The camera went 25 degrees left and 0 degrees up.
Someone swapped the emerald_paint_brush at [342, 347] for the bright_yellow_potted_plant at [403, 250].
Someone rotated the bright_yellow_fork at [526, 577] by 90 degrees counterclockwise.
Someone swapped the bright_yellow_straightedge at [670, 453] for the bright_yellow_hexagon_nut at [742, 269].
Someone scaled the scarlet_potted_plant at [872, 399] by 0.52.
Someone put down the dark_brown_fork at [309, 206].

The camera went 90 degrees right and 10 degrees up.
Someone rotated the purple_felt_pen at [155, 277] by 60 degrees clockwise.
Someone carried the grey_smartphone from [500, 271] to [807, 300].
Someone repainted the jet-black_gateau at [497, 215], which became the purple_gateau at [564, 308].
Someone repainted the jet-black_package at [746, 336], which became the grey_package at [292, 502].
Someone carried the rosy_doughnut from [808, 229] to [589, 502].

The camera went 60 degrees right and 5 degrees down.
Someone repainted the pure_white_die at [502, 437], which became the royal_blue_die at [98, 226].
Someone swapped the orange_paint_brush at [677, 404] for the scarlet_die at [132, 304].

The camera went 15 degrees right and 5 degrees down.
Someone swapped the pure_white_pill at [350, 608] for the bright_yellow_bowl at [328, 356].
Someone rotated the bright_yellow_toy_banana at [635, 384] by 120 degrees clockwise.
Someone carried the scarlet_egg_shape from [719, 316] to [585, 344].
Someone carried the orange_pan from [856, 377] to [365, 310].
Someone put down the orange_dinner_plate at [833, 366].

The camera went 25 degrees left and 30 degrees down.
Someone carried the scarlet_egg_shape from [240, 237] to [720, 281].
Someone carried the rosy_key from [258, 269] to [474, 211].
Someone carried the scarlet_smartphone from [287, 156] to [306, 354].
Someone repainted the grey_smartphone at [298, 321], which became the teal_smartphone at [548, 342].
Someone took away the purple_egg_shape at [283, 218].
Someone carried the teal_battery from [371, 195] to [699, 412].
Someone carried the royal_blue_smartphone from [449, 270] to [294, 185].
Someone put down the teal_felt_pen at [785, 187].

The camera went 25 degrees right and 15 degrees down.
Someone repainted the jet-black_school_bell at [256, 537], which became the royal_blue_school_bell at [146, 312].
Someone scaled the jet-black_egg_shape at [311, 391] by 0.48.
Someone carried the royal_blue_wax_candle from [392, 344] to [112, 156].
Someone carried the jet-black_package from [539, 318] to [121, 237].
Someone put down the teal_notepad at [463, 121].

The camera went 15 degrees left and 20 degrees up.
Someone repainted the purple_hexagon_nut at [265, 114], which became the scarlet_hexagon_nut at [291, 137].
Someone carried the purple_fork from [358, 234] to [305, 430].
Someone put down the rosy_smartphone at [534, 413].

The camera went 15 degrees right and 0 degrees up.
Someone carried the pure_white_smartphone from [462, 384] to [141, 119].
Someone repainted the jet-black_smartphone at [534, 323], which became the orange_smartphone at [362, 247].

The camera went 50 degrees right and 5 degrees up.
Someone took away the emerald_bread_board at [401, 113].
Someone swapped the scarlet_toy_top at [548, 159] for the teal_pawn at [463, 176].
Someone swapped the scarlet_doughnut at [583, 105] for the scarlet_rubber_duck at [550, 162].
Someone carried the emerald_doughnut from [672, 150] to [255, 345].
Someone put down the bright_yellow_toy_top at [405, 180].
....
Write out, exactly and with nothing else, the lines of the listing above from its first line through the line with "Someone scaled the scarlet_potted_plant".

Exercise solution:
The camera went 25 degrees left and 0 degrees up.
Someone swapped the emerald_paint_brush at [342, 347] for the bright_yellow_potted_plant at [403, 250].
Someone rotated the bright_yellow_fork at [526, 577] by 90 degrees counterclockwise.
Someone swapped the bright_yellow_straightedge at [670, 453] for the bright_yellow_hexagon_nut at [742, 269].
Someone scaled the scarlet_potted_plant at [872, 399] by 0.52.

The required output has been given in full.